## [AIM OF THE TASK]
In the data below, find every line with the string "degrees" and pull it out.

## [EXTRACTED ENTRIES]
________________

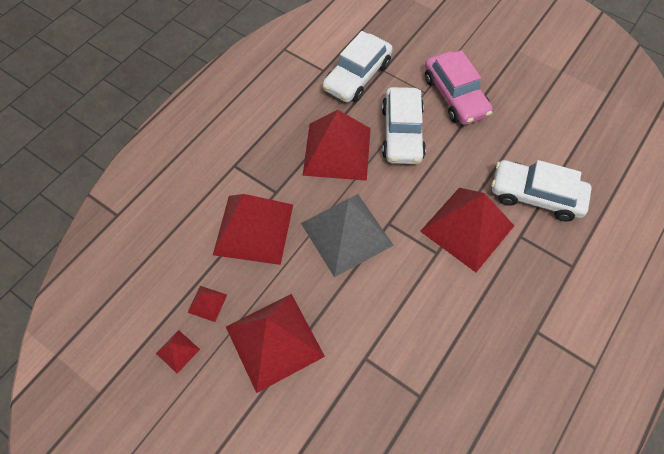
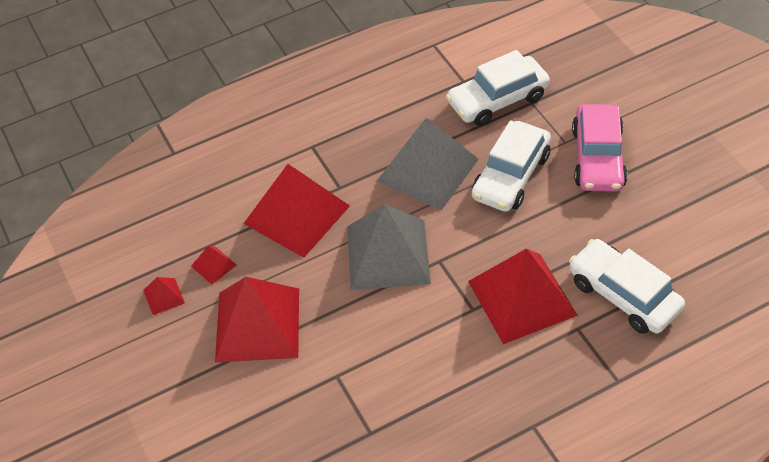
camera: 30 degrees right, 10 degrees down
(337, 151) = (428, 169): red pyramid -> grey pyramid

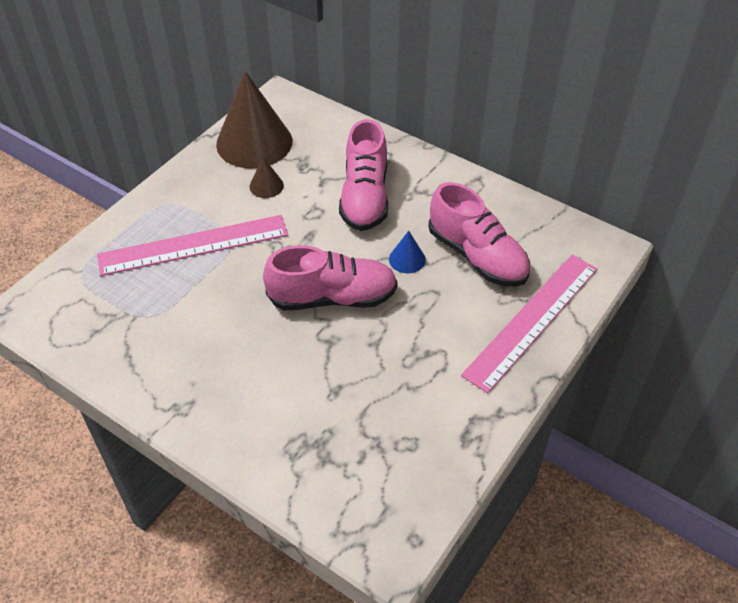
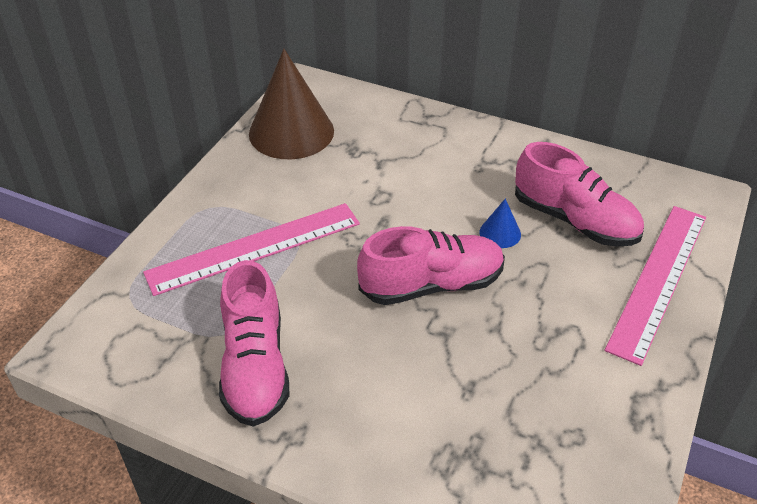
camera: 10 degrees left, 5 degrees down
(266, 186) = (319, 175): brown cone -> none
(365, 197) = (431, 174): pink shoe -> pink shoe (255, 366)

________________

## [ANSWER FOR THE TASK]
camera: 30 degrees right, 10 degrees down
camera: 10 degrees left, 5 degrees down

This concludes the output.